[Exercise goal] Each line that contains the string "brown" counts once; report how many such lines appear in the data, as a number only.
---
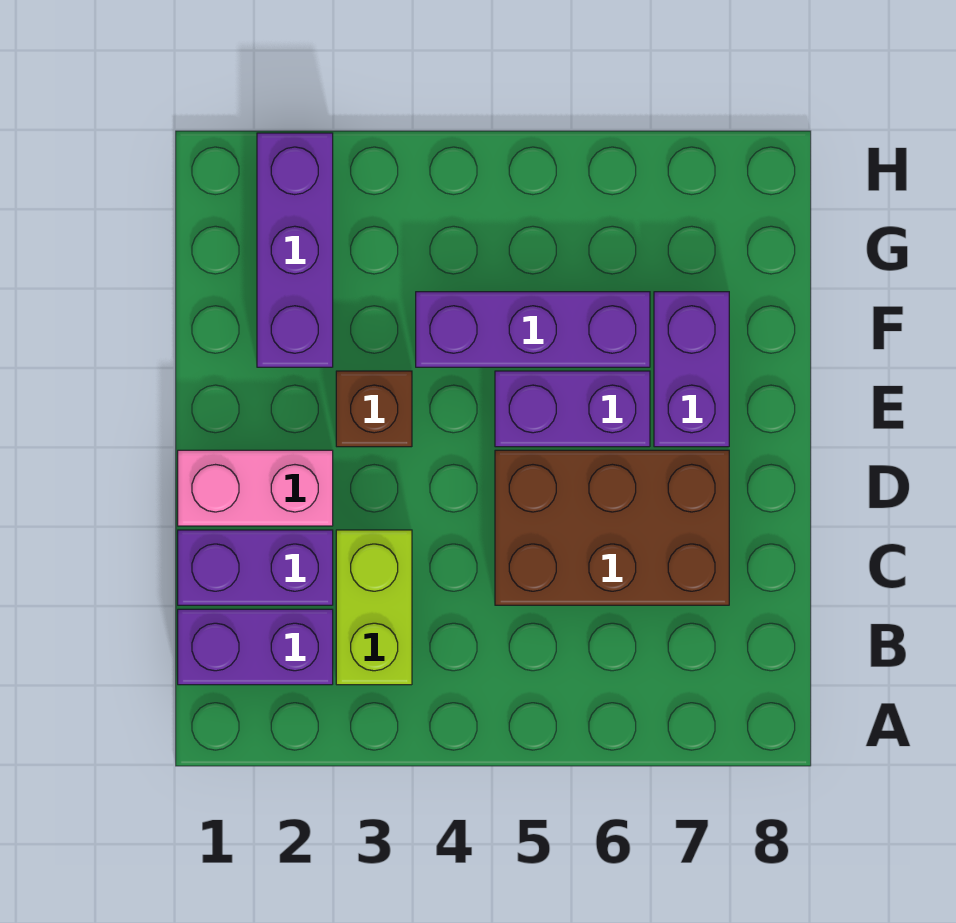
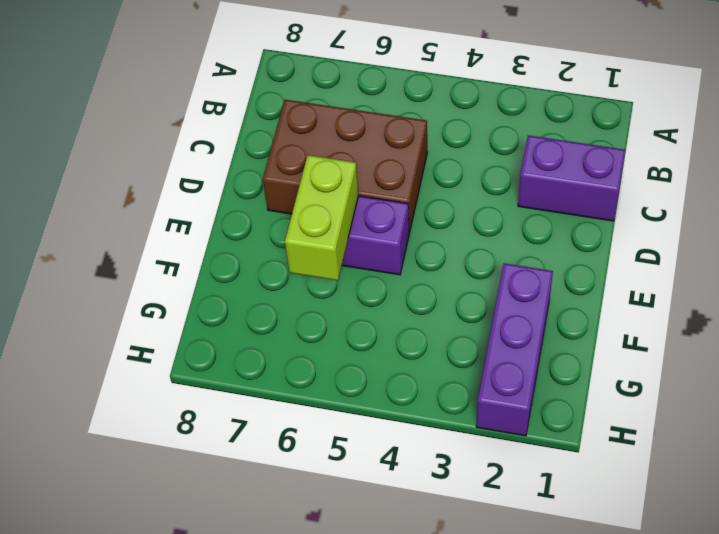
lime brick E6:F6 level 2 -> lime brick B3:C3 level 1
none -> purple brick B1:B2 level 1
none -> pink brick D1:D2 level 1

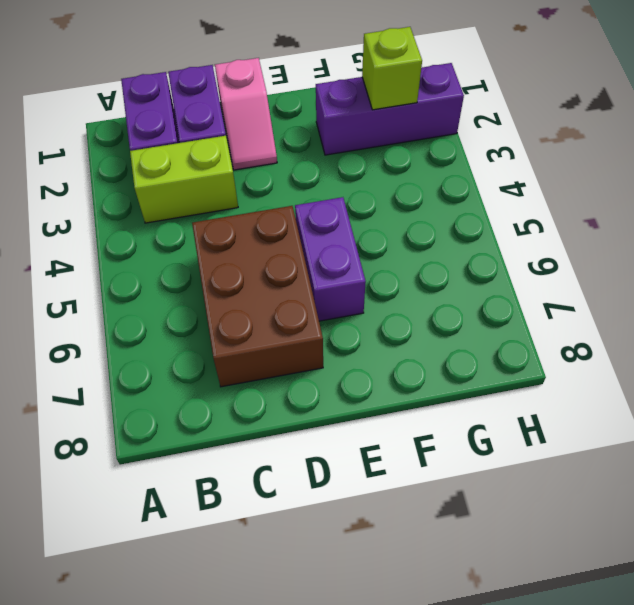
pink slope D1:D2 level 1 top 1 -> pink brick D1:D2 level 1
lime brick G2 level 2 -> none
none -> brown brick E3 level 1
none -> purple brick E7:F7 level 1

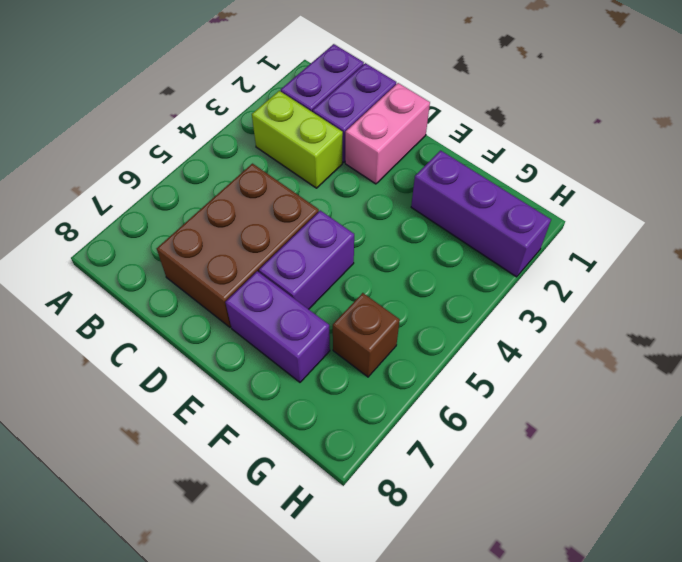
brown brick G6 level 1 -> brown brick E3 level 1
none -> purple brick F4:F6 level 1

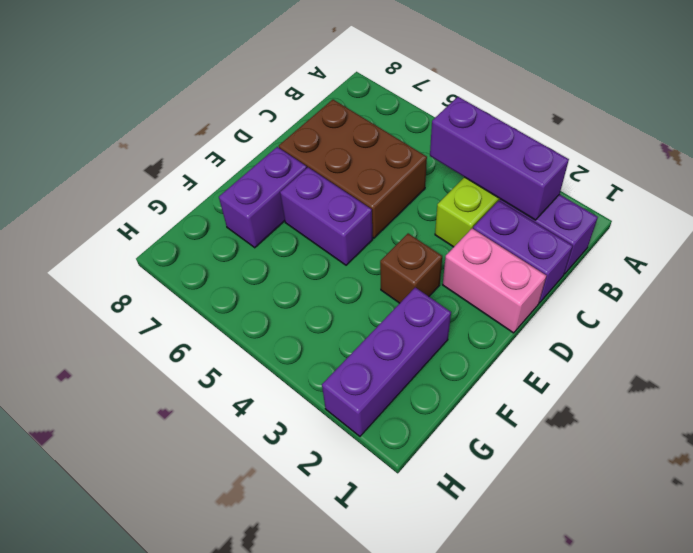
purple brick B2:B4 level 2 -> purple brick F4:F6 level 1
---
[Output of the exercise] 2